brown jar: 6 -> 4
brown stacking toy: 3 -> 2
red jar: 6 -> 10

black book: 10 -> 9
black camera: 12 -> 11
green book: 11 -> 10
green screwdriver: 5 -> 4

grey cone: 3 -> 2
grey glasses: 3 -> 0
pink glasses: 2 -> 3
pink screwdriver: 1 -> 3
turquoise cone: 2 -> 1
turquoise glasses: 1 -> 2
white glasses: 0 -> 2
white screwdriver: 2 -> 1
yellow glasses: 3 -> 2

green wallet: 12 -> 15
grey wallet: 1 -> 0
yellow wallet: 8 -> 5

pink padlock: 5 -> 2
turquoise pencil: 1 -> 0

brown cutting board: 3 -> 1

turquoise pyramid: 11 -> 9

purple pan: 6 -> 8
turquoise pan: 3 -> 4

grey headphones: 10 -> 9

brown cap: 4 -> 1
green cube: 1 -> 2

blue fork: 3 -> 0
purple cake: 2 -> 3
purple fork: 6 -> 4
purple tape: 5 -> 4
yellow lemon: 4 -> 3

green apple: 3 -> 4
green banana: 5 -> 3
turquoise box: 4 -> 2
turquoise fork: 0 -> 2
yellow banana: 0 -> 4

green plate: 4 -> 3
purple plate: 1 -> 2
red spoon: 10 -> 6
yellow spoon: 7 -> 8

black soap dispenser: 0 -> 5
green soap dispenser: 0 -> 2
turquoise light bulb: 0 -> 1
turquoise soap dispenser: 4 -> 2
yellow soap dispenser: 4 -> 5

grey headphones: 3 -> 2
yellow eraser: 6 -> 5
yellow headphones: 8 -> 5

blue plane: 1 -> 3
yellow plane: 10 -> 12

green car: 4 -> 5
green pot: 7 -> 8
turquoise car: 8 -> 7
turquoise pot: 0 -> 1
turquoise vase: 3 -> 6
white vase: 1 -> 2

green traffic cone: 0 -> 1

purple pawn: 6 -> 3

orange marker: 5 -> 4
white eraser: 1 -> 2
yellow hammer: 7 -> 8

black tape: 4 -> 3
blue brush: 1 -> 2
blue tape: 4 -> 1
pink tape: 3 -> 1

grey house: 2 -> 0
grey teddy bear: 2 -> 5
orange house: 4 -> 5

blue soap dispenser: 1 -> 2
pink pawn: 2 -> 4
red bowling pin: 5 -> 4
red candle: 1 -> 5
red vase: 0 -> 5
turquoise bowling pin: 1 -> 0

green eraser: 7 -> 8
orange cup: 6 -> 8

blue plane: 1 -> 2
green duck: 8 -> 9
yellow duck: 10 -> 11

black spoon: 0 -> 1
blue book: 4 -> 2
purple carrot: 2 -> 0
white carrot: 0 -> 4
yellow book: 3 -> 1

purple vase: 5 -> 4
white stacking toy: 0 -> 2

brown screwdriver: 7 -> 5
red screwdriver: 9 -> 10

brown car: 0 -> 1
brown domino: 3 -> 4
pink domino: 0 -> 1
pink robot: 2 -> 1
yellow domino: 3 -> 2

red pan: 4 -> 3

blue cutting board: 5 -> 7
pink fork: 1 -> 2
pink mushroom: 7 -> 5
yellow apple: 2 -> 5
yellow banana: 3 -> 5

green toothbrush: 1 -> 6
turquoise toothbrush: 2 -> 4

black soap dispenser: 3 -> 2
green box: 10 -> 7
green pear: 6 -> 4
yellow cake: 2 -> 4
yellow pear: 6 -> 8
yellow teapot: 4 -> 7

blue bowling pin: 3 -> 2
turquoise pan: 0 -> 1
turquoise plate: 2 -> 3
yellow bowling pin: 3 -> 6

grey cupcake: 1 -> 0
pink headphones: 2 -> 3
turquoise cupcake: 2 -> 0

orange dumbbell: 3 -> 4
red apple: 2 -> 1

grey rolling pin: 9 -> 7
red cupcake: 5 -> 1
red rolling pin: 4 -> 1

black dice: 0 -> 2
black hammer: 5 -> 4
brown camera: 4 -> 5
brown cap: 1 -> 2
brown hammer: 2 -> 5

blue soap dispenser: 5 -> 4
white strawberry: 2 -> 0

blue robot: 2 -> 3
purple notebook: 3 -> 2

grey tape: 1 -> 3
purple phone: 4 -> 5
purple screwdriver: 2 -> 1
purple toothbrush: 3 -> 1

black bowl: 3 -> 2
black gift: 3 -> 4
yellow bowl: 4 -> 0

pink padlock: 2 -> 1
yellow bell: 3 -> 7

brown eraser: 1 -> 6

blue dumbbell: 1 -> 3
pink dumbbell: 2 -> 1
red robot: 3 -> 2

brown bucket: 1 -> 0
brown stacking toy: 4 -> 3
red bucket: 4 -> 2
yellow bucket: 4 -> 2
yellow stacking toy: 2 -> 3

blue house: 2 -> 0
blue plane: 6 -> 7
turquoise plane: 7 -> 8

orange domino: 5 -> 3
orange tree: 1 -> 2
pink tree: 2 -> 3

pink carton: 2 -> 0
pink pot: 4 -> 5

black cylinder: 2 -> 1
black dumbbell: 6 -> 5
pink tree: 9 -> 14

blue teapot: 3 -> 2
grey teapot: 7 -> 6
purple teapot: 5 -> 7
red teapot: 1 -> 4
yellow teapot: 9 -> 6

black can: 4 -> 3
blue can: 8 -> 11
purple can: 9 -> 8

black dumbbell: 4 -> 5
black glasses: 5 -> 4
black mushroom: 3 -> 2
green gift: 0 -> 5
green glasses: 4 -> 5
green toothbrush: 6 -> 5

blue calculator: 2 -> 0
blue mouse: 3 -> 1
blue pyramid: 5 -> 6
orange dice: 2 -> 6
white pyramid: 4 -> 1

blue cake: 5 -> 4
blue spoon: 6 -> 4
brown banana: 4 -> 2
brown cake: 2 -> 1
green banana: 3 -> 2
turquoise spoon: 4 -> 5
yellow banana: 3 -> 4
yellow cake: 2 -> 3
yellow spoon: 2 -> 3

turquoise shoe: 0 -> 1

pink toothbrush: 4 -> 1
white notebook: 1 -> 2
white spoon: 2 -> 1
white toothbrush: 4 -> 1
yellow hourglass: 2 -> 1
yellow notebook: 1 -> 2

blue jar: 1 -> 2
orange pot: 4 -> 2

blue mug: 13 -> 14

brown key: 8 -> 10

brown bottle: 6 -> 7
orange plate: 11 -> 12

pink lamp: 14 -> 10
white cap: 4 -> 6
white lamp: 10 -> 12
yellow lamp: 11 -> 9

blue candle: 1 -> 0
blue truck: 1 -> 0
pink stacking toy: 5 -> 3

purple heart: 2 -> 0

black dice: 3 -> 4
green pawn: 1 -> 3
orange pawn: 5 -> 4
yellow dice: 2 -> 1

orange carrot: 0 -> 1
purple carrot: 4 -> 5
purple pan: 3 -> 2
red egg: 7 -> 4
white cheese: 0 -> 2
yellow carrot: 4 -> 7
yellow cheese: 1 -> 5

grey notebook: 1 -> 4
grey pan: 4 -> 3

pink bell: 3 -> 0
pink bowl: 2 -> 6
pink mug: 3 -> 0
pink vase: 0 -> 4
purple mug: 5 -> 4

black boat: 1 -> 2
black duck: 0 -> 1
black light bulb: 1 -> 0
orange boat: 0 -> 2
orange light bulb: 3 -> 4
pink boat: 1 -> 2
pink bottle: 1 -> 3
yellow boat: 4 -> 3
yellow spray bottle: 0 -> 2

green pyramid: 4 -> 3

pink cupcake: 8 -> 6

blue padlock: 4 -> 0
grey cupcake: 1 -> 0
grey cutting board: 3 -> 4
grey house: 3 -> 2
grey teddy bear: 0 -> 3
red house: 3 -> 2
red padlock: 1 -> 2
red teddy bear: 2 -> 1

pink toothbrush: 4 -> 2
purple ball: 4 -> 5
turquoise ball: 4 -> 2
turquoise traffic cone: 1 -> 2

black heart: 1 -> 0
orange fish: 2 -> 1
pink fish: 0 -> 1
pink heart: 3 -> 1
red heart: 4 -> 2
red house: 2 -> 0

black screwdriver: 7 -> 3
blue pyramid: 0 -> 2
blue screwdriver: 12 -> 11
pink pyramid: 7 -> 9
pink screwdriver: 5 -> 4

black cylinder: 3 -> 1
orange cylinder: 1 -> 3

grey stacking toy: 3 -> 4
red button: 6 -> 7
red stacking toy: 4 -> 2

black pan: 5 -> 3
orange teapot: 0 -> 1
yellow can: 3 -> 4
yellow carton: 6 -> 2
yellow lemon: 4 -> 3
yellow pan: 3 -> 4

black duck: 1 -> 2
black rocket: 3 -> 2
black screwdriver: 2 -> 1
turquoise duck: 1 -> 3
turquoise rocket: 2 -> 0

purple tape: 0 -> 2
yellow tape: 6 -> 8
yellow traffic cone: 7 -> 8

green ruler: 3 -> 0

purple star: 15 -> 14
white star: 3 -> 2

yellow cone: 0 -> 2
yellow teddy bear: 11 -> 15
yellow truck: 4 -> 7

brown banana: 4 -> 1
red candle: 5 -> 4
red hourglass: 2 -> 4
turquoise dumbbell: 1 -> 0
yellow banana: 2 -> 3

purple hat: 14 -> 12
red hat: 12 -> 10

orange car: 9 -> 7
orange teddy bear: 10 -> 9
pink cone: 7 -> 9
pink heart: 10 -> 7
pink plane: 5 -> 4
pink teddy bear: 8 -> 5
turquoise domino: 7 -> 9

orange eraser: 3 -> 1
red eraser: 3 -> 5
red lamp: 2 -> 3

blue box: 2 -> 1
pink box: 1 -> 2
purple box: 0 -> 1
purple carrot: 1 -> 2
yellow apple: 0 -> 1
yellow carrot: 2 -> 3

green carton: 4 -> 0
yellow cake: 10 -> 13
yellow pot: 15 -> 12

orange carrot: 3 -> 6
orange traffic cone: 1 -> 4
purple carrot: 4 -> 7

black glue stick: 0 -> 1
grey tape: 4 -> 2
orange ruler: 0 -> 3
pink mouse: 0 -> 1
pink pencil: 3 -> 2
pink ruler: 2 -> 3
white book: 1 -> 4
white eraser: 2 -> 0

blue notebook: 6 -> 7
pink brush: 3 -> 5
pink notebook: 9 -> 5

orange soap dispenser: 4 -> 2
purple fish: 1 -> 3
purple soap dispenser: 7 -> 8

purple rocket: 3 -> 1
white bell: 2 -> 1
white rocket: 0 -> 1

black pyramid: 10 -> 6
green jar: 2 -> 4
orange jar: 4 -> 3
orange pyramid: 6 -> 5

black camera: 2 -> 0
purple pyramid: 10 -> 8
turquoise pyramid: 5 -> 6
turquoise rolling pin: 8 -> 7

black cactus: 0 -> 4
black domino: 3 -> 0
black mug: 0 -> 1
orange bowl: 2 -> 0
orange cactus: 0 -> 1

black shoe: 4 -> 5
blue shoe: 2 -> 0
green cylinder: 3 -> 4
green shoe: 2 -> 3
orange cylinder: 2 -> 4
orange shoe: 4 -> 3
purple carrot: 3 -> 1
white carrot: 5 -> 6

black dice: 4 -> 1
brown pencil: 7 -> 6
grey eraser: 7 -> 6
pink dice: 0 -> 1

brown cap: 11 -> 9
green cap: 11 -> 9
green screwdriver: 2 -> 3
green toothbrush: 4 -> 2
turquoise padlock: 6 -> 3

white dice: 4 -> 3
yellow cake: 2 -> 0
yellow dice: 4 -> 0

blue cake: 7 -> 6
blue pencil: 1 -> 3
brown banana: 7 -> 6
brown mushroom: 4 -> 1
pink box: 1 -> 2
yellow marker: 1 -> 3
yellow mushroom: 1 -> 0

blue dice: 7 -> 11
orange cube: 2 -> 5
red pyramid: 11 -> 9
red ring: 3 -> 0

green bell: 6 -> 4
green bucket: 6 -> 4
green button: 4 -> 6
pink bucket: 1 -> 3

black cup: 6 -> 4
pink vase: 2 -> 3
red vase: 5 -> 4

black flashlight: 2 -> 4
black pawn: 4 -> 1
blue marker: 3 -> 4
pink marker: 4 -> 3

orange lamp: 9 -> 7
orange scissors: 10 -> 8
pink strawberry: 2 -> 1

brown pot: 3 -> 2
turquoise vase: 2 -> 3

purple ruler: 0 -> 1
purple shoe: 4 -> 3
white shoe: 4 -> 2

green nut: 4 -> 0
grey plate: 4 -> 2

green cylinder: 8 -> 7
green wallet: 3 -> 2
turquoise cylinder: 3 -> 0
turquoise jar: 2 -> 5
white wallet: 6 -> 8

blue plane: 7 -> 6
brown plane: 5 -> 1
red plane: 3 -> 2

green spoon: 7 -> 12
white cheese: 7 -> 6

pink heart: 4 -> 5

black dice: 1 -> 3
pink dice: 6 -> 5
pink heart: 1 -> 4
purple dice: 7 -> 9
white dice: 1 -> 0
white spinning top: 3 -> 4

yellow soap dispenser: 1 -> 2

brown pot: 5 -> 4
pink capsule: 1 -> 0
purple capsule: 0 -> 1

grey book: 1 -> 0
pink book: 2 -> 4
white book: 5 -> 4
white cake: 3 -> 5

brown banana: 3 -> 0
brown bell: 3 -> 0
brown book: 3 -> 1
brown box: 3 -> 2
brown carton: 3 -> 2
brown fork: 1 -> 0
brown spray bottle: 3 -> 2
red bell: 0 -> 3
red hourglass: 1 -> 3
:::::
From the records above, extract exactly and only the lines that begin at the line with "black boat: 1 -> 2" and stop after the line with "red padlock: 1 -> 2".

black boat: 1 -> 2
black duck: 0 -> 1
black light bulb: 1 -> 0
orange boat: 0 -> 2
orange light bulb: 3 -> 4
pink boat: 1 -> 2
pink bottle: 1 -> 3
yellow boat: 4 -> 3
yellow spray bottle: 0 -> 2

green pyramid: 4 -> 3

pink cupcake: 8 -> 6

blue padlock: 4 -> 0
grey cupcake: 1 -> 0
grey cutting board: 3 -> 4
grey house: 3 -> 2
grey teddy bear: 0 -> 3
red house: 3 -> 2
red padlock: 1 -> 2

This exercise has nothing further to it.